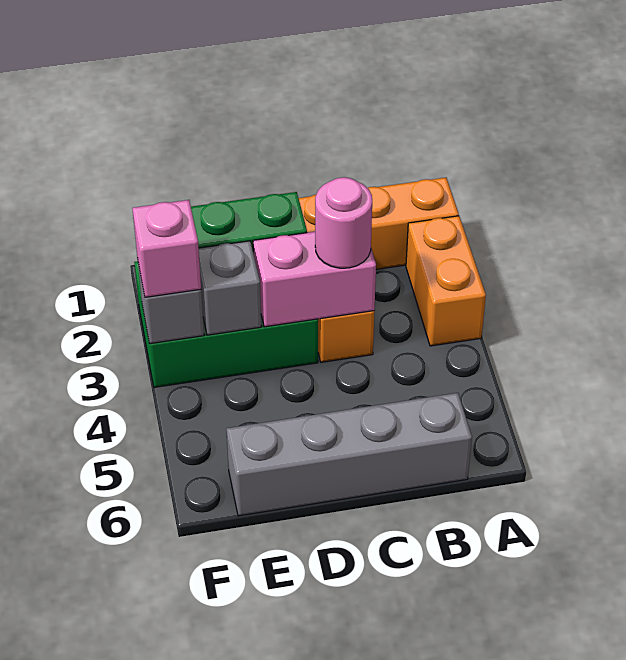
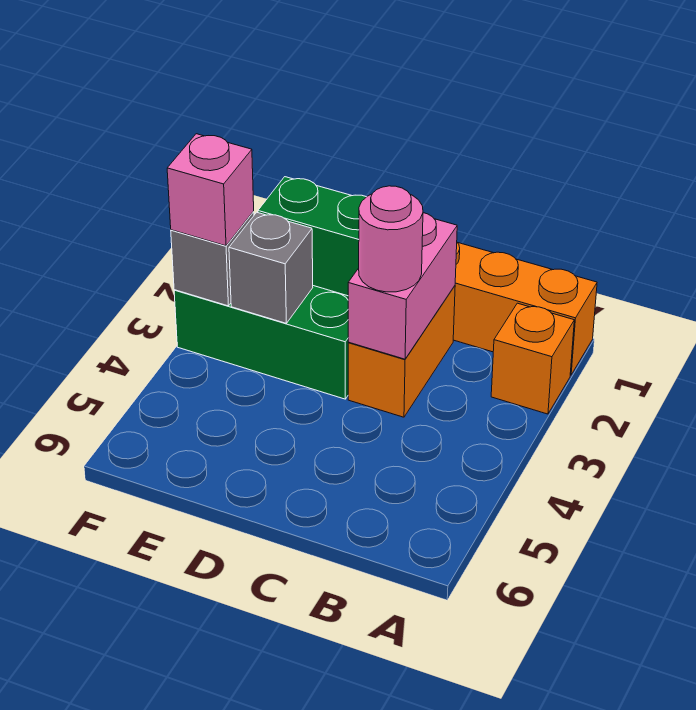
orange brick A2:A3 level 1 -> orange brick A2 level 1
grey brick B6:E6 level 1 -> none
pink brick C3:D3 level 2 -> pink brick C2:C3 level 2

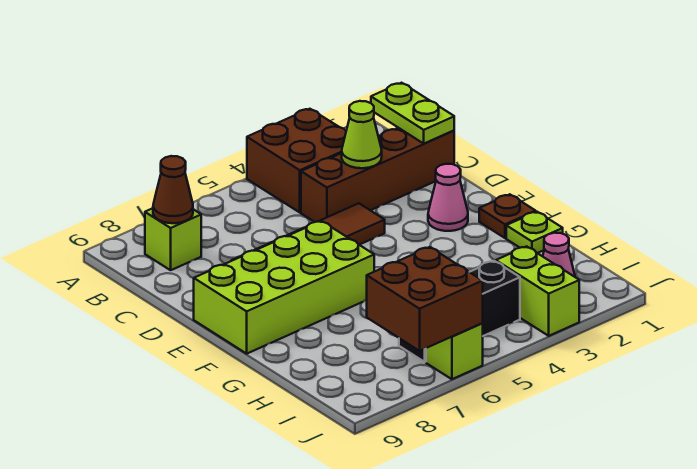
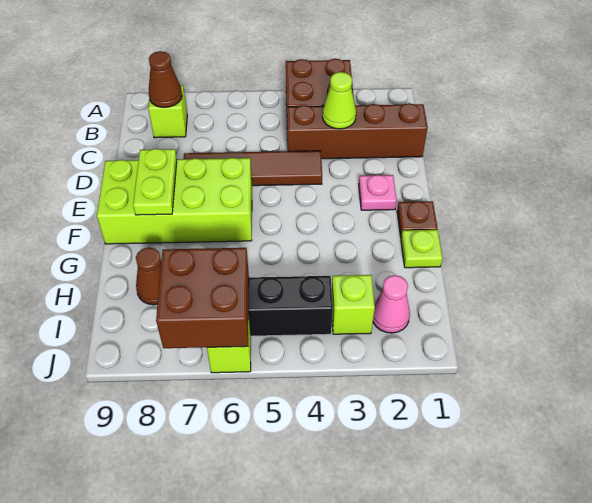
lime plate B1:C1 level 2 -> lime plate E8:F8 level 2
pink cone E2 level 1 -> pink plate E2 level 1
none -> brown cone H8 level 1
lime brick I3:J3 level 1 -> lime brick I3 level 1

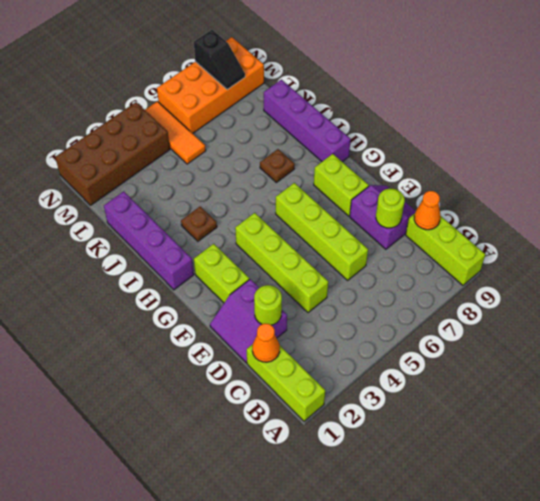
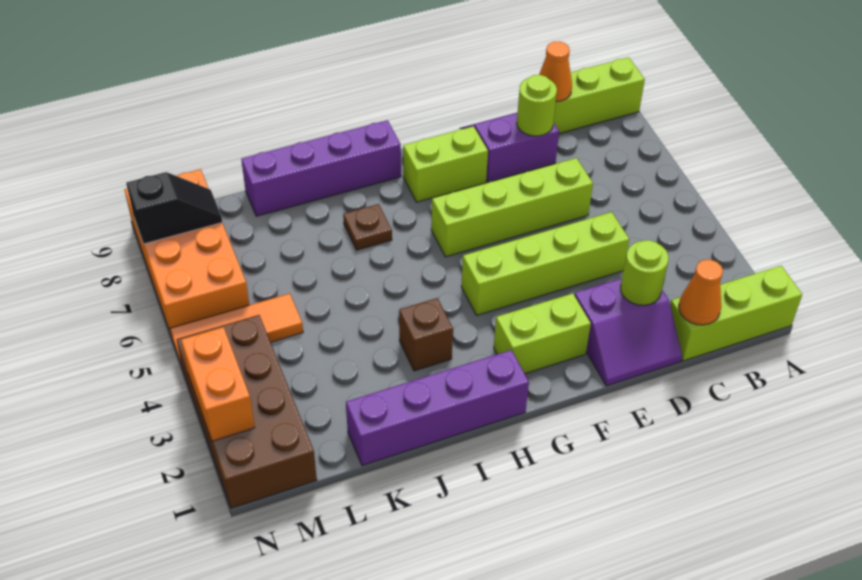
brown plate I3 level 1 -> brown brick I3 level 1
none -> orange brick N2:N3 level 2

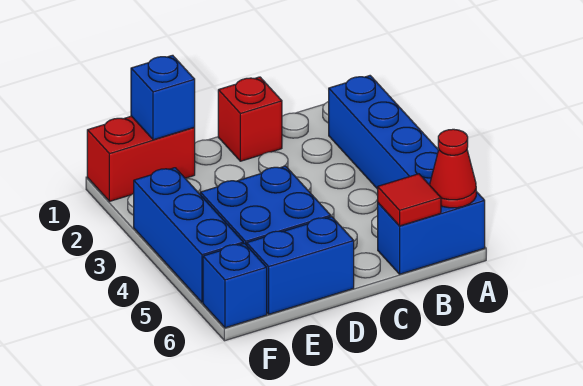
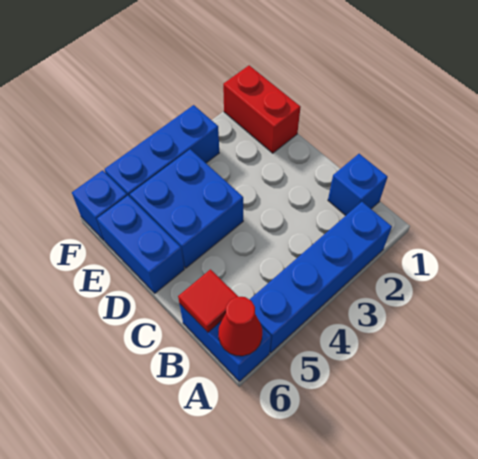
red brick C1 level 1 -> none
blue brick E1 level 2 -> blue brick B1 level 1

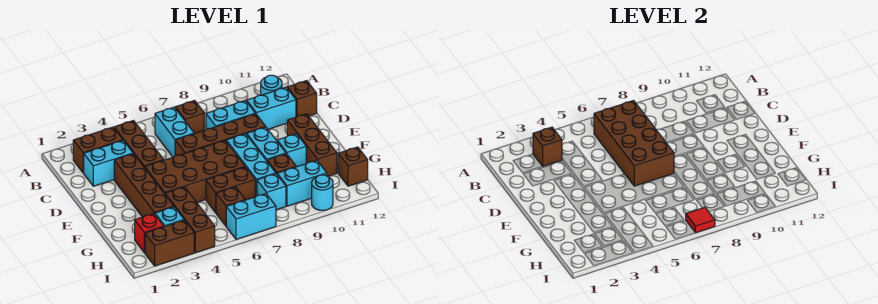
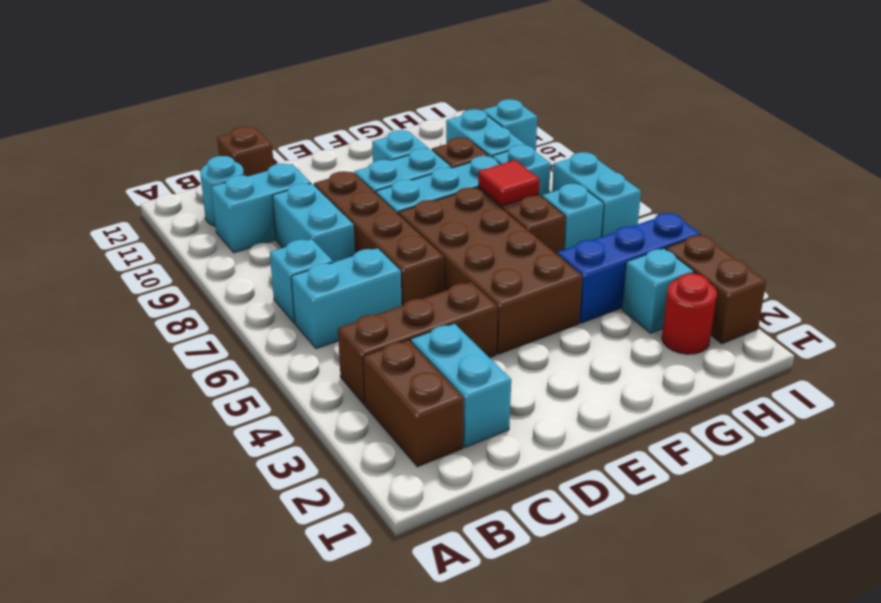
brown brick B3 level 2 -> none
brown brick B6:E7 level 2 -> none
brown brick B7 level 1 -> cyan brick B7 level 1
cyan brick C10:C11 level 1 -> cyan brick B10:C10 level 1
brown brick D3:G3 level 1 -> none
brown brick E11:G11 level 1 -> none
brown brick G4:I4 level 1 -> blue brick G4:I4 level 1
red brick H2 level 1 -> red round brick H2 level 1
brown brick H6 level 1 -> cyan brick H6 level 1
brown brick H12 level 1 -> none
red tile I7 level 2 -> red tile G7 level 2
cyan round brick I10 level 1 -> cyan brick I10 level 1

****

## TASK TO COMPLETE
As you read the records above, find each line that contains "lime" and copy it.

## SOLUTION TO THIS TASK
lime plate B1:C1 level 2 -> lime plate E8:F8 level 2
lime brick I3:J3 level 1 -> lime brick I3 level 1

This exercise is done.